What is being asked - Omit the pictures and return every entry exactly as written.

Data extracts -
================
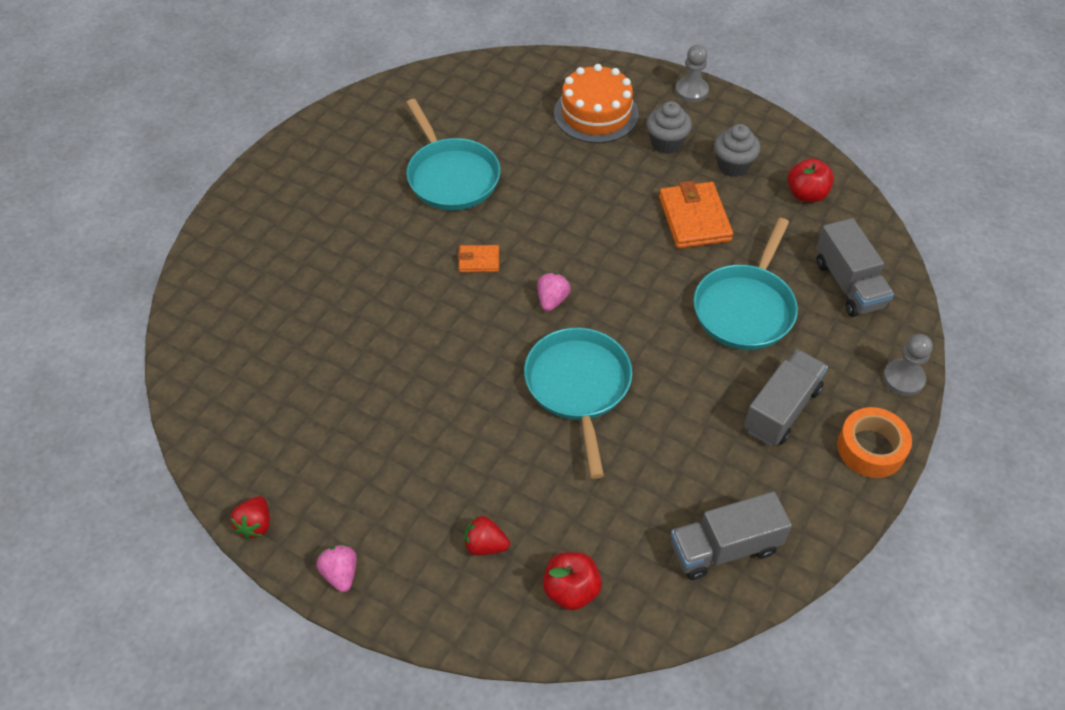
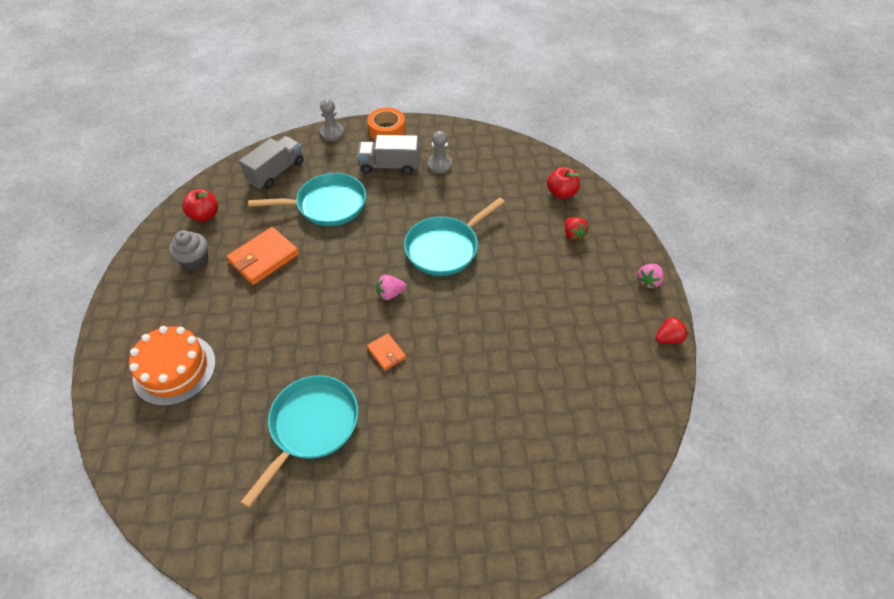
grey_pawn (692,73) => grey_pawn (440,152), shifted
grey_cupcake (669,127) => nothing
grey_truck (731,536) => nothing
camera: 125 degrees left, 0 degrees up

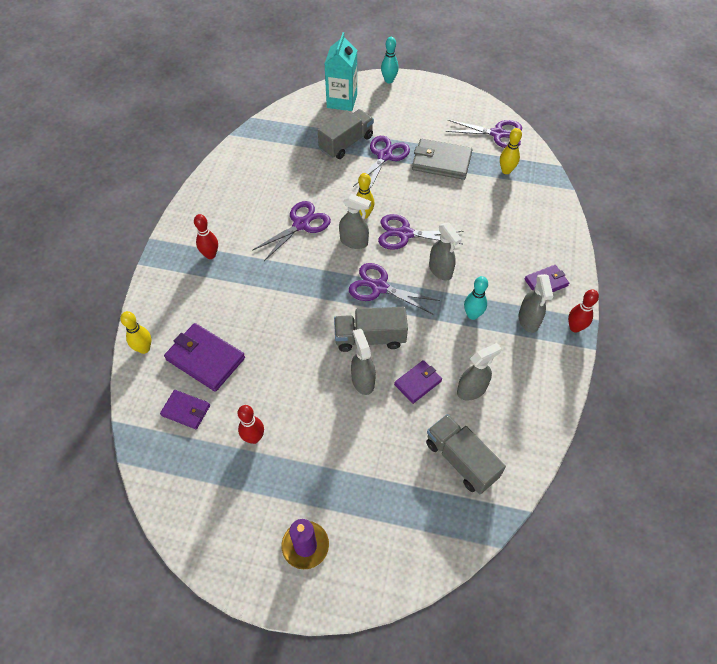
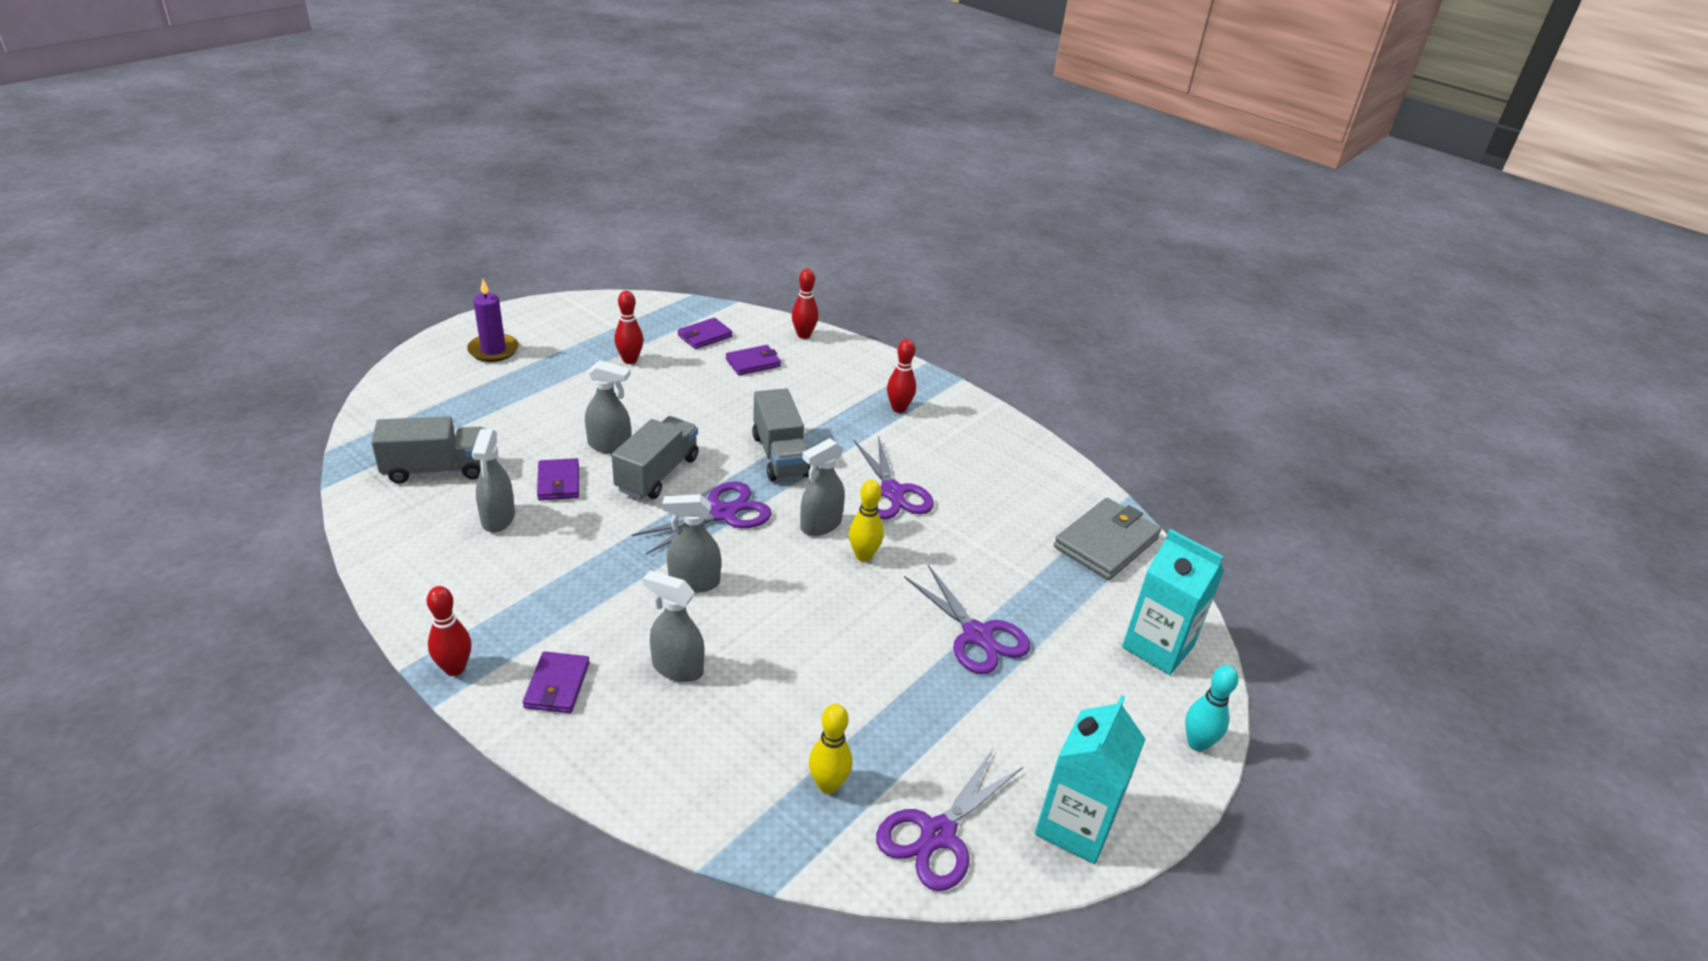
grey_truck (346,134) => grey_truck (781,434), shifted
grey_wallet (442,159) => grey_wallet (1107,539), shifted
purple_scissors (420,232) => nothing
grey_spray_bottle (536,303) => grey_spray_bottle (673,626), shifted
turquoise_bowling_pin (476,298) => nothing
yellow_bowling_pin (135,332) => red_bowling_pin (805,304)
purple_wallet (204,357) => purple_wallet (753,360), x0.59
nothing => turquoise_carton (1090,779)
camera: 115 degrees right, 20 degrees down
================
Solved problem -
grey_pawn (692,73) => grey_pawn (440,152), shifted
grey_cupcake (669,127) => nothing
grey_truck (731,536) => nothing
camera: 125 degrees left, 0 degrees up

grey_truck (346,134) => grey_truck (781,434), shifted
grey_wallet (442,159) => grey_wallet (1107,539), shifted
purple_scissors (420,232) => nothing
grey_spray_bottle (536,303) => grey_spray_bottle (673,626), shifted
turquoise_bowling_pin (476,298) => nothing
yellow_bowling_pin (135,332) => red_bowling_pin (805,304)
purple_wallet (204,357) => purple_wallet (753,360), x0.59
nothing => turquoise_carton (1090,779)
camera: 115 degrees right, 20 degrees down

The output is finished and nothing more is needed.